--- START ---

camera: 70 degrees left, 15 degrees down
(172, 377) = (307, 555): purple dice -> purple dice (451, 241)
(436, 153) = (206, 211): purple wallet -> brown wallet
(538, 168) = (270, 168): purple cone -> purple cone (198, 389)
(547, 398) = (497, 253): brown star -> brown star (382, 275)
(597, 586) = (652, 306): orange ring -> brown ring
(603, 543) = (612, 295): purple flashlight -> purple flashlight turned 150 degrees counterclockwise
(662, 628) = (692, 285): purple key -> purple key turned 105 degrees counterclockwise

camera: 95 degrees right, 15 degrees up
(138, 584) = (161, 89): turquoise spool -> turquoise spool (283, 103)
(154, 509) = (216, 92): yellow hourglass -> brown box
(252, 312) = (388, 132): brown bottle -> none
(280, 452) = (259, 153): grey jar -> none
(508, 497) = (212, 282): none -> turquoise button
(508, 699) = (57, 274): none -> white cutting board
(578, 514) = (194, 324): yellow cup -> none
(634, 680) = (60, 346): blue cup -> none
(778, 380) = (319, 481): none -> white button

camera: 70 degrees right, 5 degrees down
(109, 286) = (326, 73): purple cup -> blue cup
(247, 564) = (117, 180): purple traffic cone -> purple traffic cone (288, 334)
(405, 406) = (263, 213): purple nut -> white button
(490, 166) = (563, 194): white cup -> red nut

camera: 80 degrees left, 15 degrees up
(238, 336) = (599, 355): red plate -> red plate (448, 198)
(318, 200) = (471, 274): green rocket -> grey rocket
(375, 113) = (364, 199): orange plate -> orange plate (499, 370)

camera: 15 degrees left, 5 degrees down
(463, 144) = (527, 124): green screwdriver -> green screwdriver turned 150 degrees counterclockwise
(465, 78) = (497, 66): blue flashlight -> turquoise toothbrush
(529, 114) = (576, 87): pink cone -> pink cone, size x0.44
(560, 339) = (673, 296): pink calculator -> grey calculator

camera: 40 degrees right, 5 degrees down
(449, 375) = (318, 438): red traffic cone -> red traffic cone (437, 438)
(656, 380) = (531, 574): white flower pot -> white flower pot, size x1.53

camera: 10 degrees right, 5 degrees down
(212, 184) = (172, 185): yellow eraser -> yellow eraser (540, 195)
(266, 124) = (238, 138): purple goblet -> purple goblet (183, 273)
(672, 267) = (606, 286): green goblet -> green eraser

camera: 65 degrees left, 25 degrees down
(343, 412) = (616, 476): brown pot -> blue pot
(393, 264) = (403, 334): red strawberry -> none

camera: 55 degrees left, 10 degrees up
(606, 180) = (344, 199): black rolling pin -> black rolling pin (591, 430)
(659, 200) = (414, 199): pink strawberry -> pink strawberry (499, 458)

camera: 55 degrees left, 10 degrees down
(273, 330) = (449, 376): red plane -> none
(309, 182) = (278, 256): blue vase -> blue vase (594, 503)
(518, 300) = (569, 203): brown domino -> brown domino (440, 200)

--- END ---

-- ACTION ITEM --
Beginning with the line above that contains "(465, 78) = (497, 66): blue", copy each line exactly up to and including the line that contains "camera: 40 degrees right, 5 degrees down", and go no further.

-- TASK SOLUTION --
(465, 78) = (497, 66): blue flashlight -> turquoise toothbrush
(529, 114) = (576, 87): pink cone -> pink cone, size x0.44
(560, 339) = (673, 296): pink calculator -> grey calculator

camera: 40 degrees right, 5 degrees down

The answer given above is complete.